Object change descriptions
····················
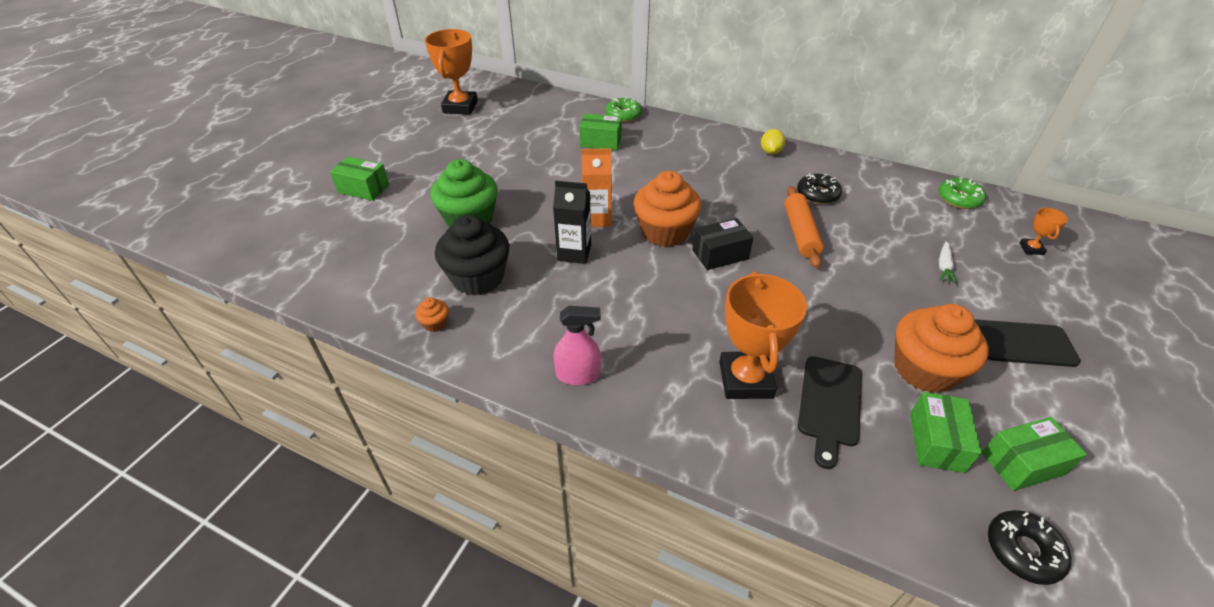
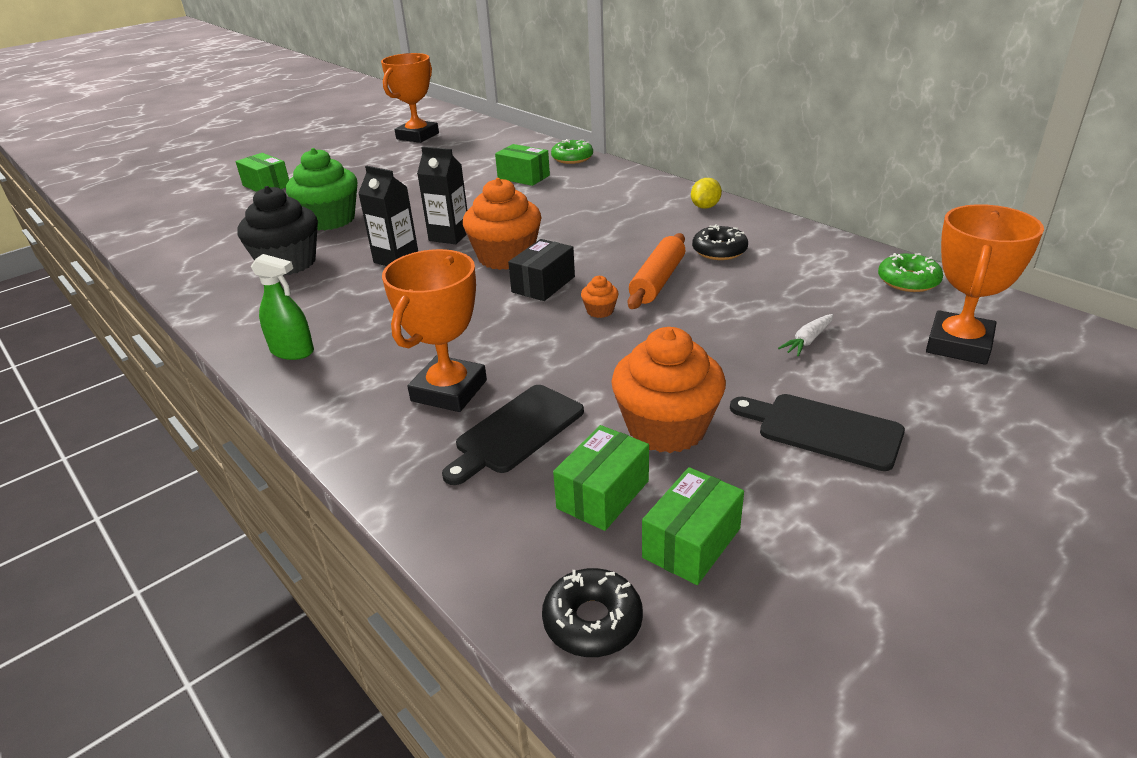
camera: 25 degrees right, 10 degrees down
orange cupcake [415,297,449,332] -> orange cupcake moved to [581,276,619,318]
pink spray bottle [553,306,601,385] -> green spray bottle [251,254,314,360]
orange carton [581,148,612,227] -> black carton [417,147,467,244]
black box [692,218,754,270] -> black box turned 60 degrees counterclockwise [508,239,575,301]
green box [982,417,1087,491] -> green box turned 60 degrees counterclockwise [642,467,744,585]
orange trophy [1020,207,1068,255] -> orange trophy [926,204,1044,365], size x2.20

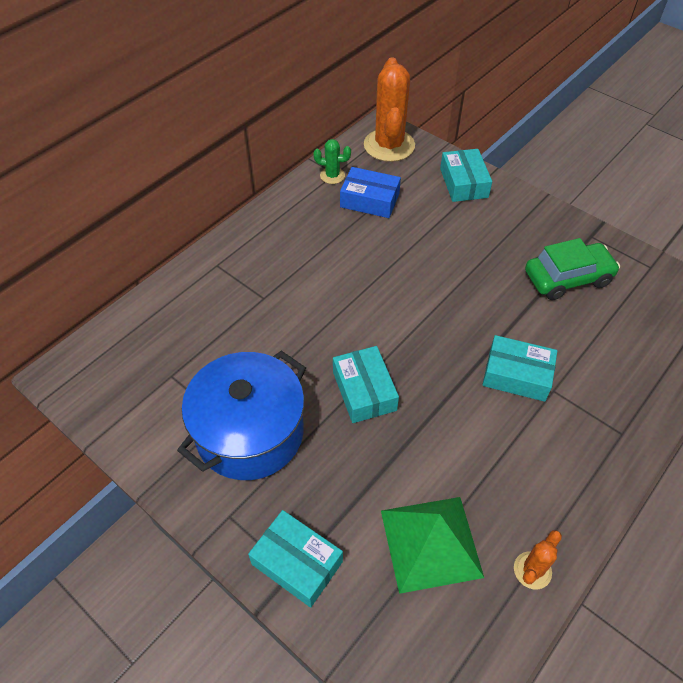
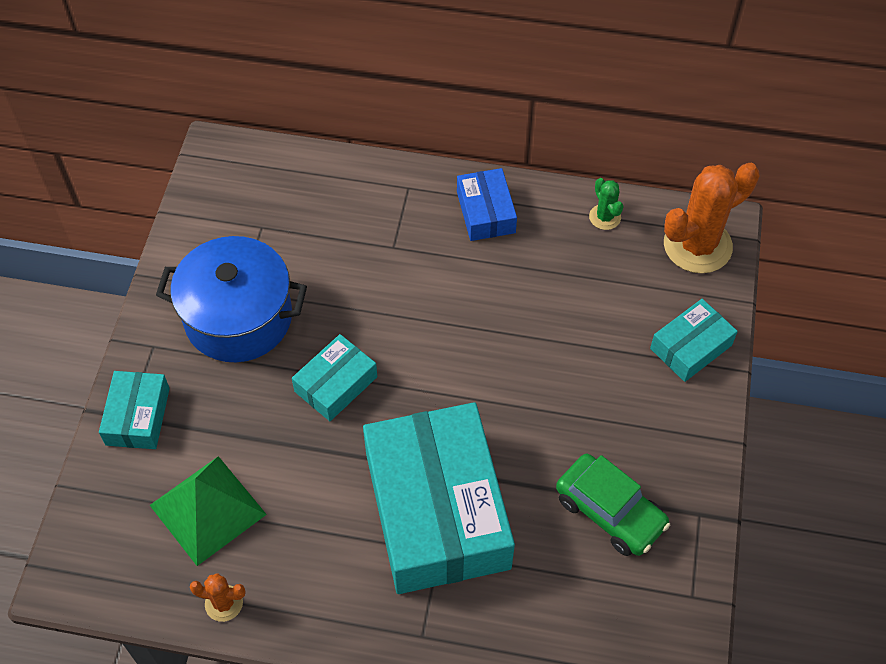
camera: 60 degrees right, 5 degrees up
blue box [340,167,401,218] -> blue box moved to [457,168,517,241]
turquoise box [482,335,557,402] -> turquoise box [363,402,515,594], size x2.15

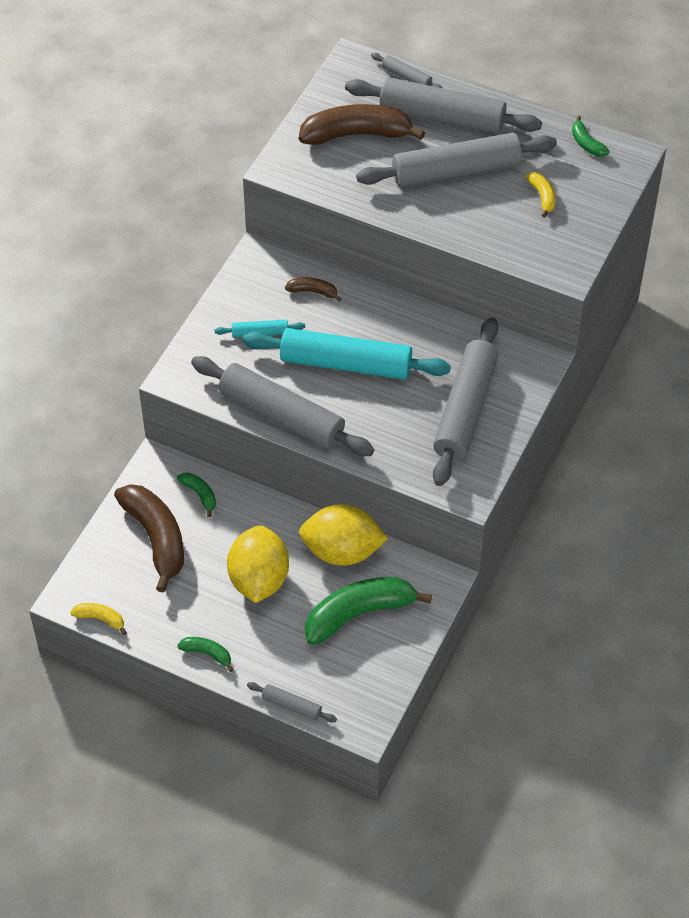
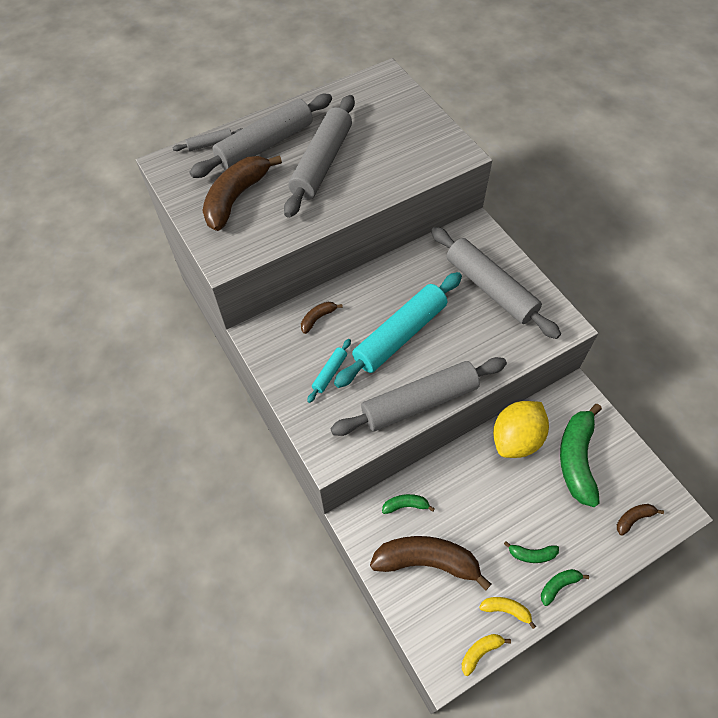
camera: 55 degrees left, 5 degrees up
yellow lemon [227,525,289,603] -> none
grey rolling pin [247,682,337,722] -> none
yellow banana [526,172,556,217] -> yellow banana moved to [479,597,536,629]
green banana [572,116,610,157] -> green banana moved to [504,541,559,563]
none -> brown banana [617,504,664,535]

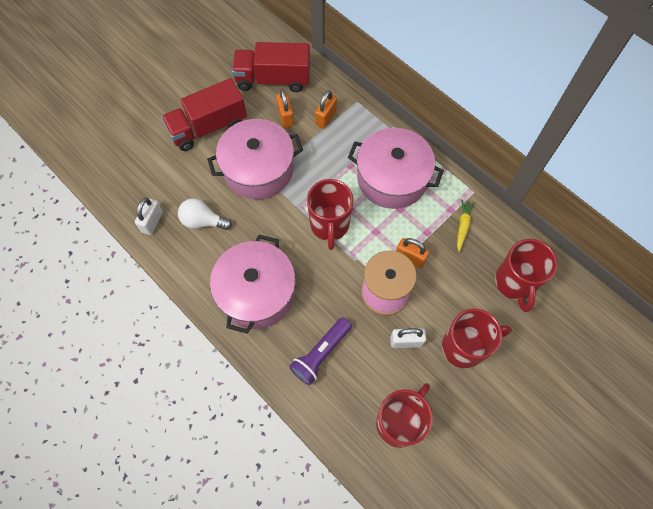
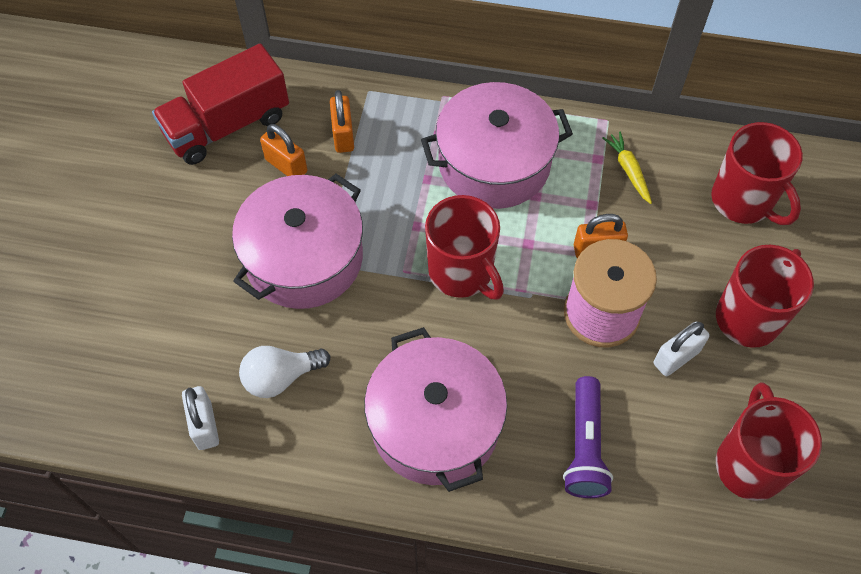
camera: 35 degrees left, 5 degrees down
red truck [161,78,247,151] -> none

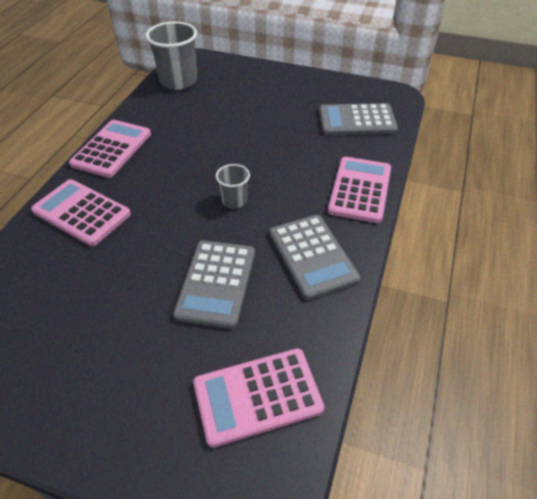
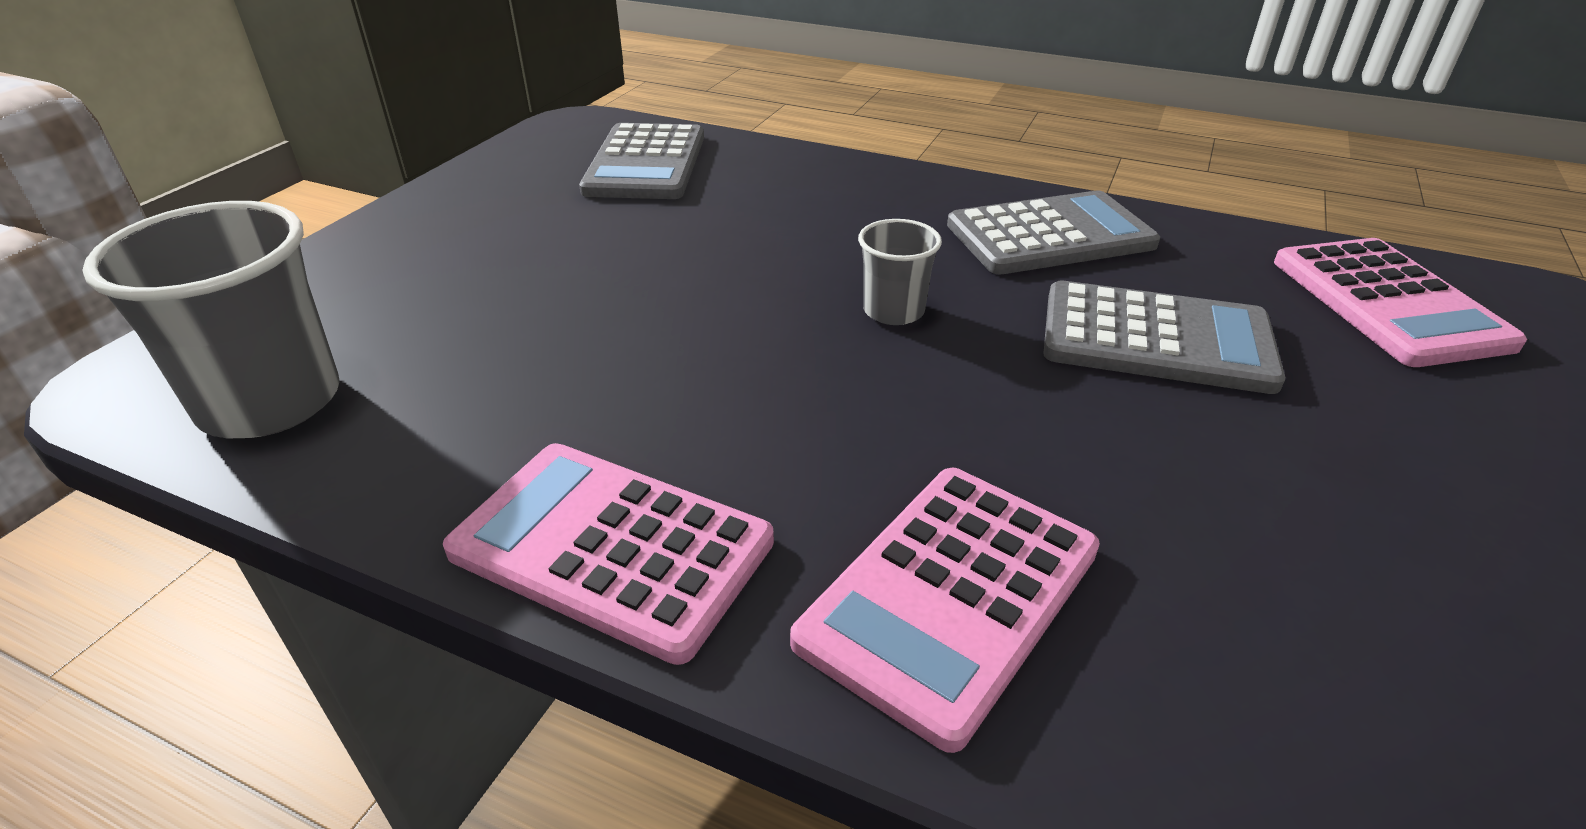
camera: 85 degrees left, 10 degrees down
pink calculator [328,157,391,223] -> none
····················
■ WHAT YOU HAVE TO DO
The data above must be given back verbatim, minus its images.

■ TASK RESPONSE
camera: 25 degrees right, 10 degrees down
orange cupcake [415,297,449,332] -> orange cupcake moved to [581,276,619,318]
pink spray bottle [553,306,601,385] -> green spray bottle [251,254,314,360]
orange carton [581,148,612,227] -> black carton [417,147,467,244]
black box [692,218,754,270] -> black box turned 60 degrees counterclockwise [508,239,575,301]
green box [982,417,1087,491] -> green box turned 60 degrees counterclockwise [642,467,744,585]
orange trophy [1020,207,1068,255] -> orange trophy [926,204,1044,365], size x2.20

camera: 60 degrees right, 5 degrees up
blue box [340,167,401,218] -> blue box moved to [457,168,517,241]
turquoise box [482,335,557,402] -> turquoise box [363,402,515,594], size x2.15

camera: 55 degrees left, 5 degrees up
yellow lemon [227,525,289,603] -> none
grey rolling pin [247,682,337,722] -> none
yellow banana [526,172,556,217] -> yellow banana moved to [479,597,536,629]
green banana [572,116,610,157] -> green banana moved to [504,541,559,563]
none -> brown banana [617,504,664,535]

camera: 35 degrees left, 5 degrees down
red truck [161,78,247,151] -> none

camera: 85 degrees left, 10 degrees down
pink calculator [328,157,391,223] -> none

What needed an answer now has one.